Task goal
Search the material below for the word "SENSE". Copy every line that has it.

**********

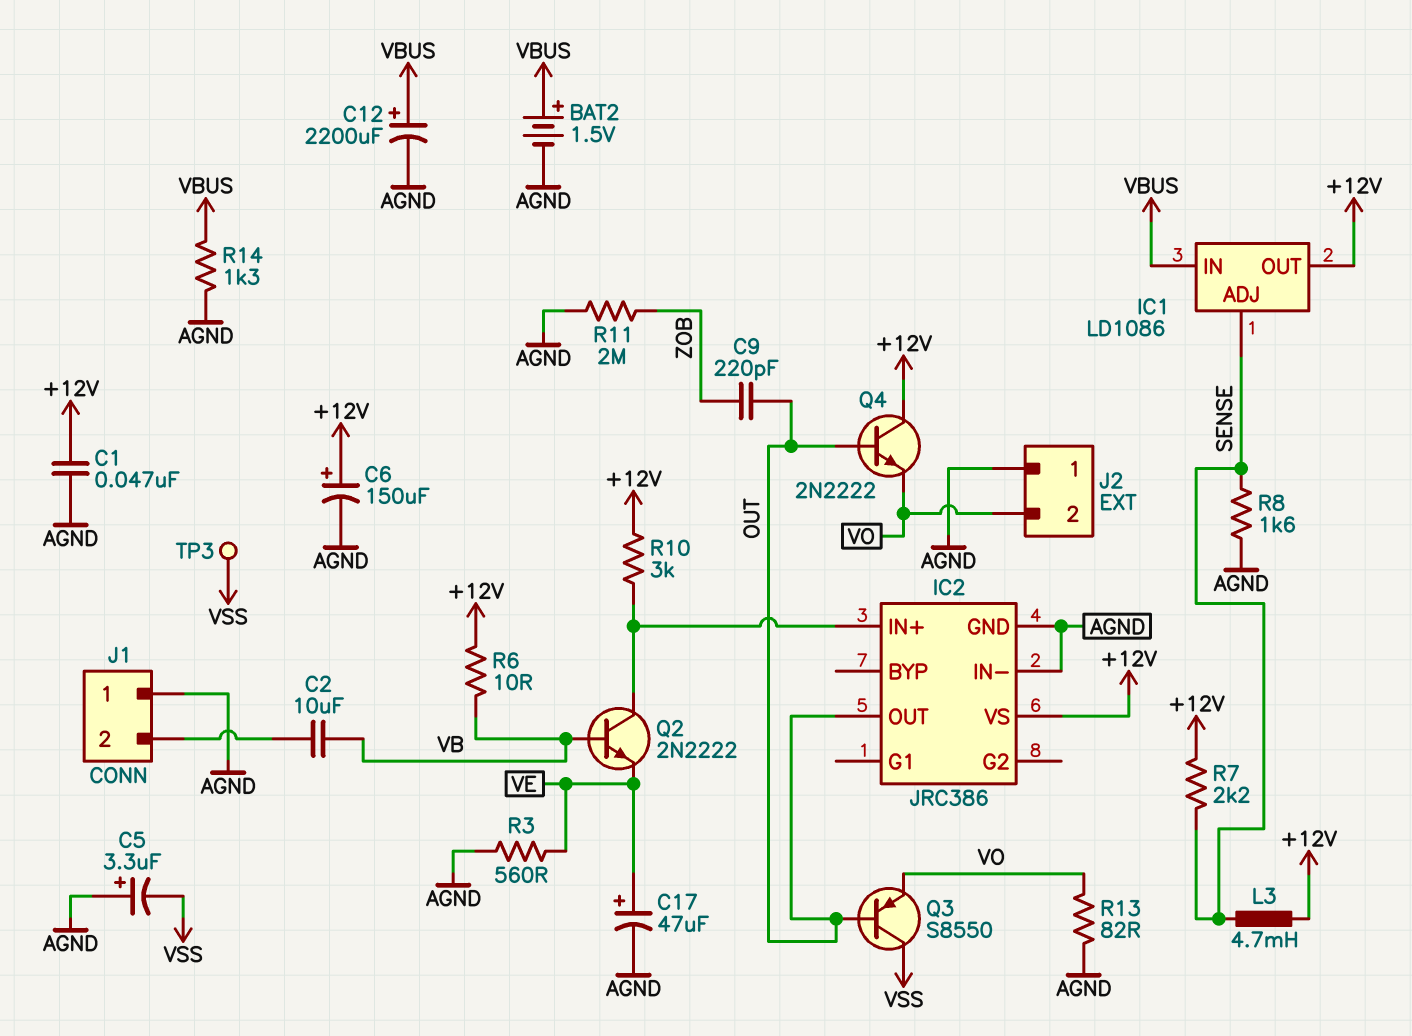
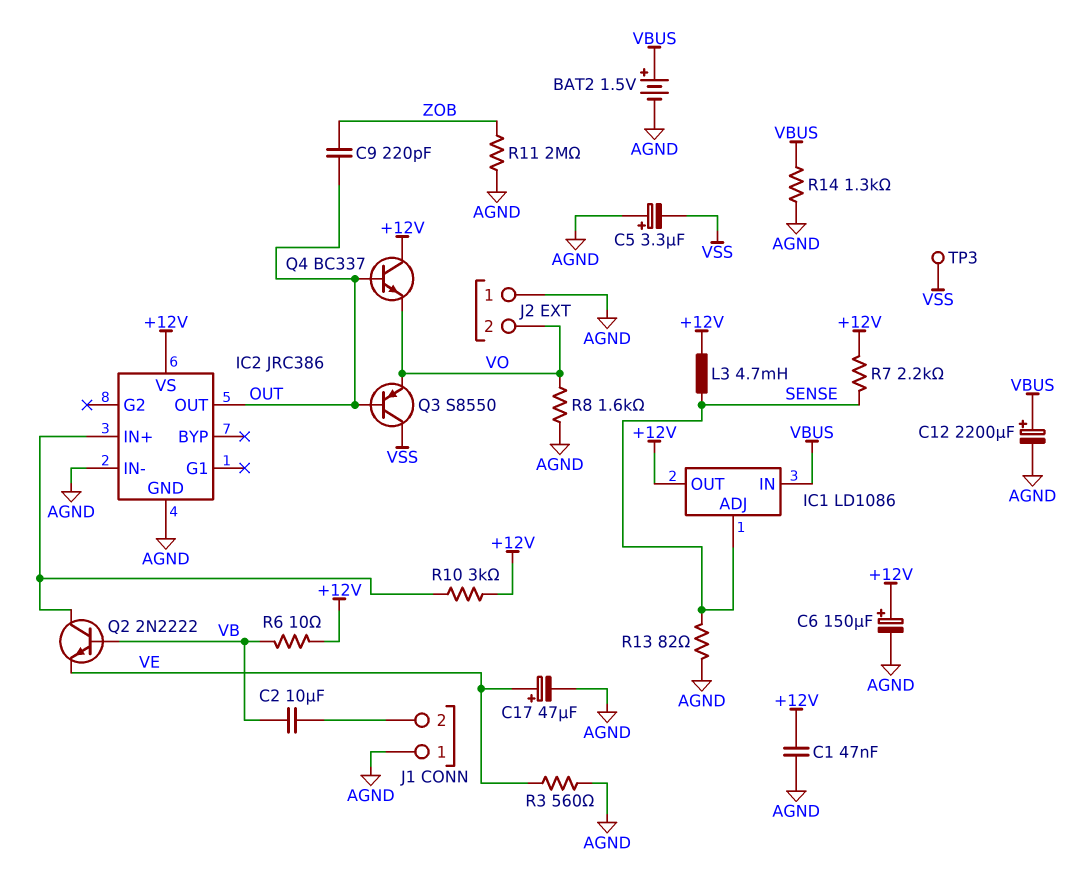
Q4: NPN 2N2222 (B OUT, C +12V, E VO) -> NPN BC337 (B OUT, C +12V, E VO)
R8: 1.6k (AGND, SENSE) -> 1.6k (AGND, VO)
R13: 82 (AGND, VO) -> 82 (AGND, SENSE)

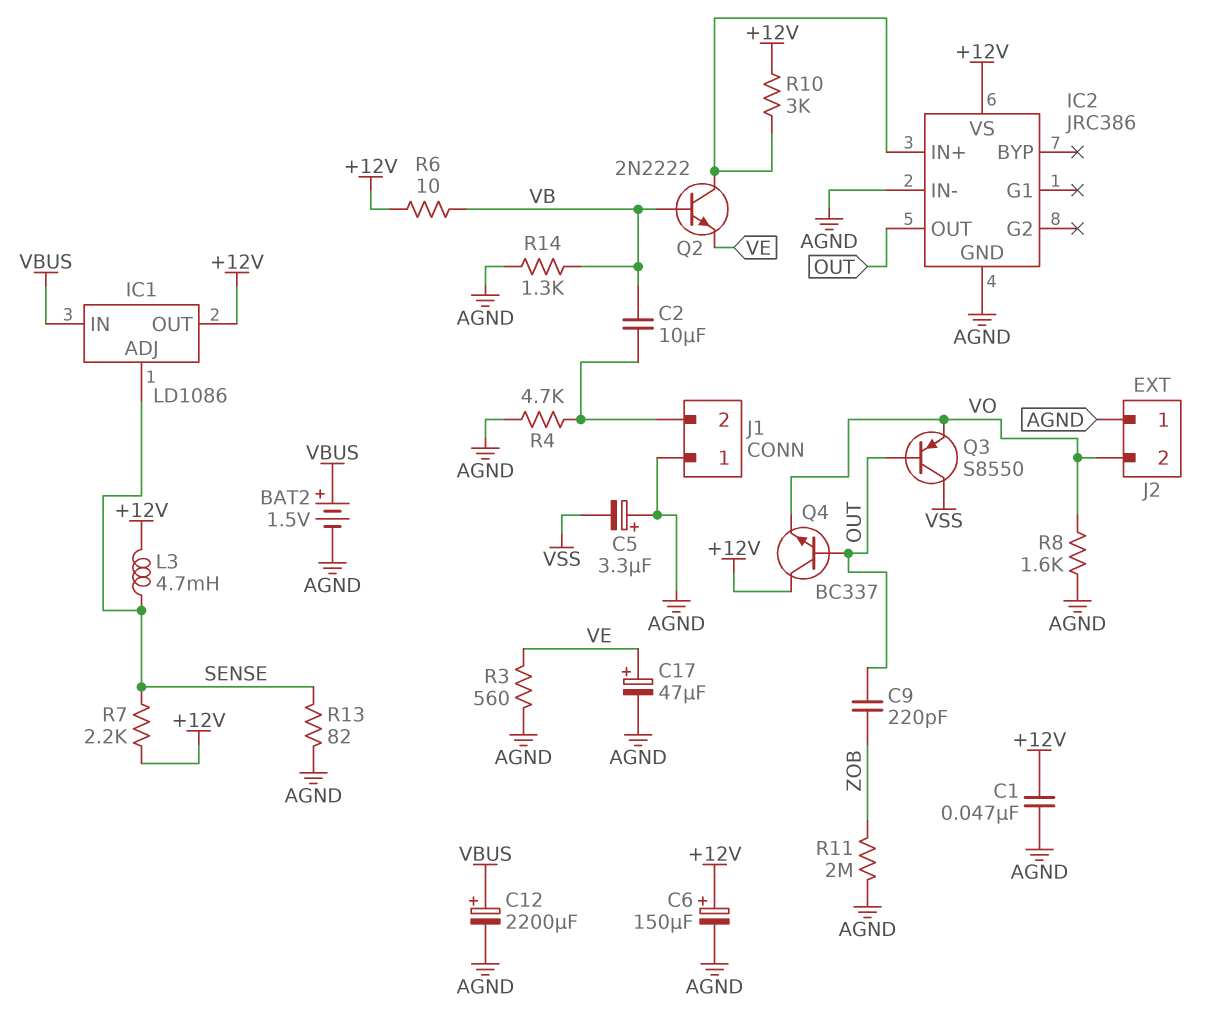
R4: none -> 4.7k (AGND, J1/2)
R14: 1.3k (AGND, VBUS) -> 1.3k (AGND, VB)
TP3: test point (VSS) -> none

**********

Written response
R8: 1.6k (AGND, SENSE) -> 1.6k (AGND, VO)
R13: 82 (AGND, VO) -> 82 (AGND, SENSE)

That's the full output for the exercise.